### Problem requirements
Rewrite the lines of the records below as a Markdown table with two columns, Index and Line, giving each row a number and skipping blank lines. Leave the pictures out of the answer.

### Material provided
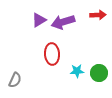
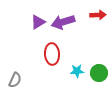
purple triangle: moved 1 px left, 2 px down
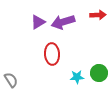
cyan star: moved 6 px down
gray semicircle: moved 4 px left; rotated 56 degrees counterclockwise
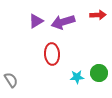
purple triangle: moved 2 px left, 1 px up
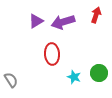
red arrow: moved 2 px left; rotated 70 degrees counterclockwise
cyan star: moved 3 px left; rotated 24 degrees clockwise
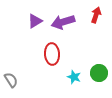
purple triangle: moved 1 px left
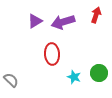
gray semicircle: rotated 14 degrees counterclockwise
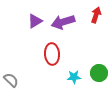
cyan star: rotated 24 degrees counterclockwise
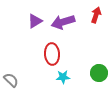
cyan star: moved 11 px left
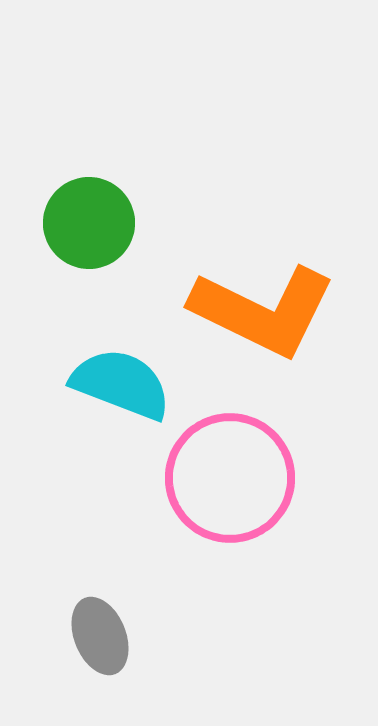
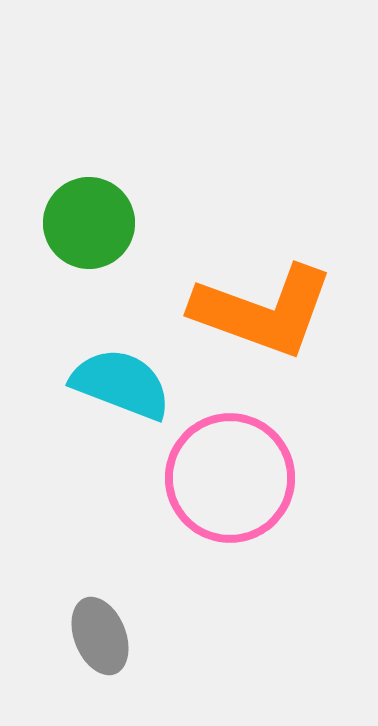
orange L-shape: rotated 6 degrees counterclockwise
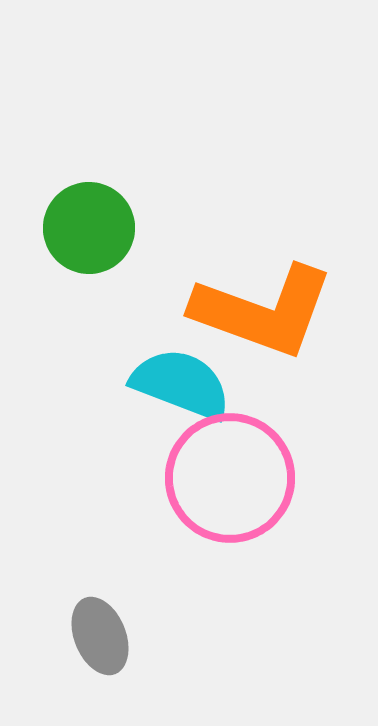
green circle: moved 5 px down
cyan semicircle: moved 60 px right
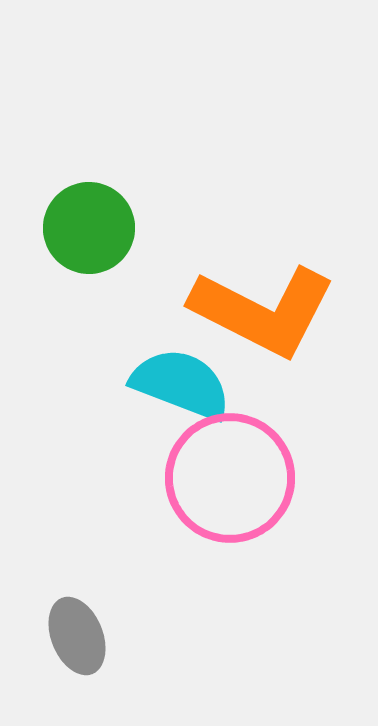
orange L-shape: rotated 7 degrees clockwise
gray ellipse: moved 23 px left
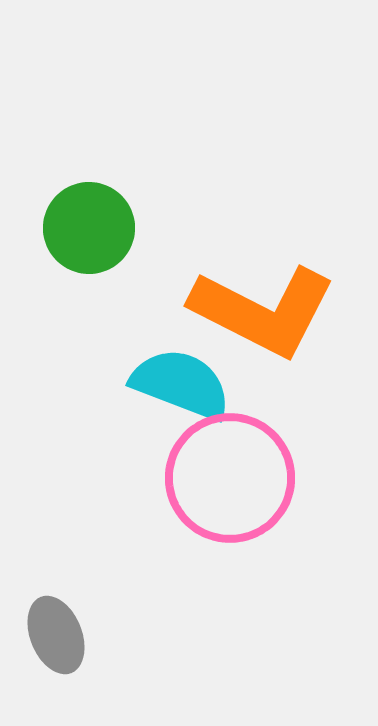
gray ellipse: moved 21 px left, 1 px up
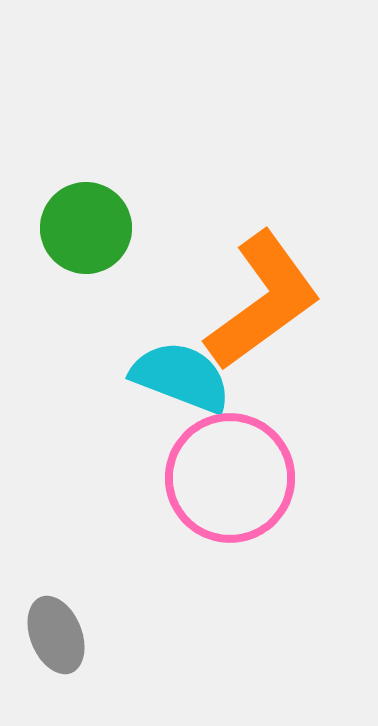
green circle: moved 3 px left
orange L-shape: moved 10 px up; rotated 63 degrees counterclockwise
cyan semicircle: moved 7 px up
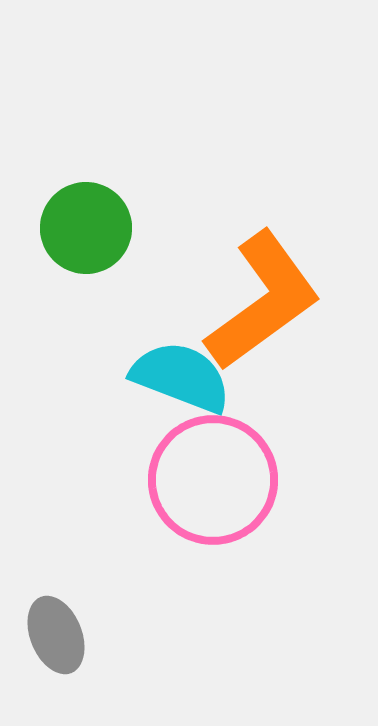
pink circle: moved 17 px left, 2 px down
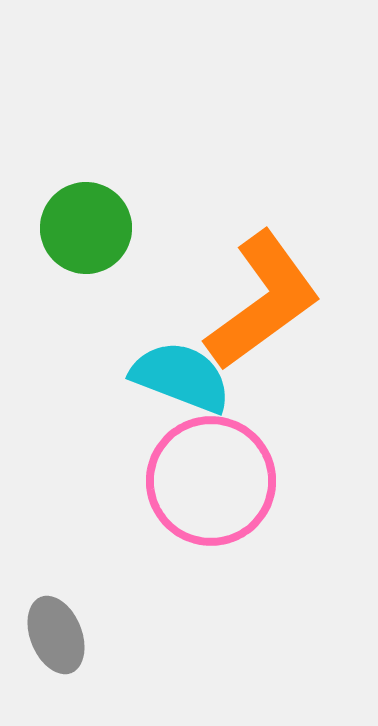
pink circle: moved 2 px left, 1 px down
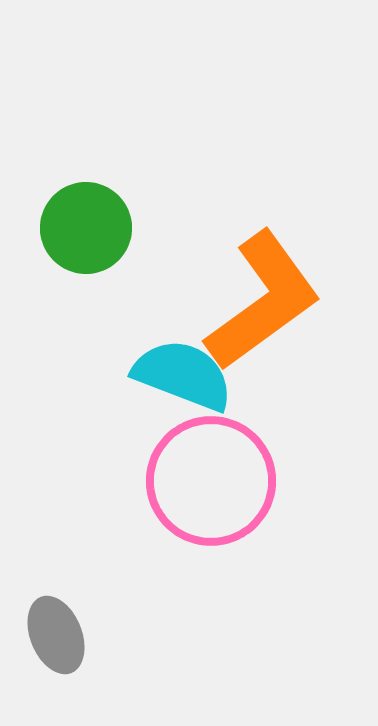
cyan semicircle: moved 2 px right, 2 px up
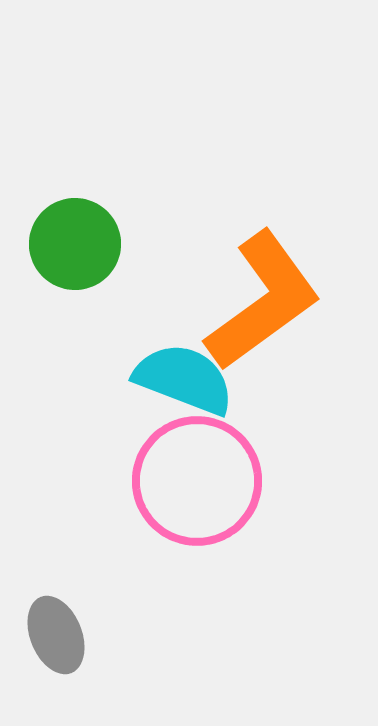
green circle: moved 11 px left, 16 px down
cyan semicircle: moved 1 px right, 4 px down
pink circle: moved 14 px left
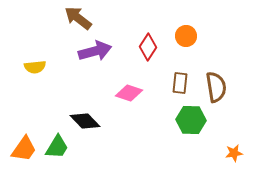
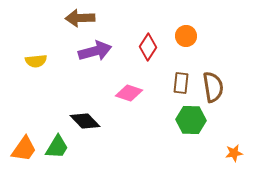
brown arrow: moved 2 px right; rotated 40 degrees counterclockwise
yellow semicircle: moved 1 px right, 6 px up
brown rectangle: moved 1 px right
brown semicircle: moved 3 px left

### Full answer
| Index | Line |
|---|---|
| 1 | purple triangle: moved 1 px left, 2 px down |
| 2 | cyan star: moved 6 px down |
| 3 | gray semicircle: moved 4 px left; rotated 56 degrees counterclockwise |
| 4 | purple triangle: moved 2 px left, 1 px up |
| 5 | red arrow: moved 2 px left; rotated 70 degrees counterclockwise |
| 6 | cyan star: moved 3 px left; rotated 24 degrees clockwise |
| 7 | purple triangle: moved 1 px left |
| 8 | gray semicircle: rotated 14 degrees counterclockwise |
| 9 | cyan star: rotated 24 degrees counterclockwise |
| 10 | cyan star: moved 11 px left |
| 11 | orange L-shape: rotated 6 degrees counterclockwise |
| 12 | green circle: moved 5 px down |
| 13 | cyan semicircle: moved 60 px right |
| 14 | orange L-shape: rotated 7 degrees clockwise |
| 15 | gray ellipse: moved 23 px left |
| 16 | gray ellipse: moved 21 px left, 1 px up |
| 17 | green circle: moved 3 px left |
| 18 | orange L-shape: moved 10 px up; rotated 63 degrees counterclockwise |
| 19 | cyan semicircle: moved 7 px up |
| 20 | pink circle: moved 17 px left, 2 px down |
| 21 | pink circle: moved 2 px left, 1 px down |
| 22 | cyan semicircle: moved 2 px right, 2 px up |
| 23 | green circle: moved 11 px left, 16 px down |
| 24 | cyan semicircle: moved 1 px right, 4 px down |
| 25 | pink circle: moved 14 px left |
| 26 | brown arrow: moved 2 px right; rotated 40 degrees counterclockwise |
| 27 | yellow semicircle: moved 1 px right, 6 px up |
| 28 | brown rectangle: moved 1 px right |
| 29 | brown semicircle: moved 3 px left |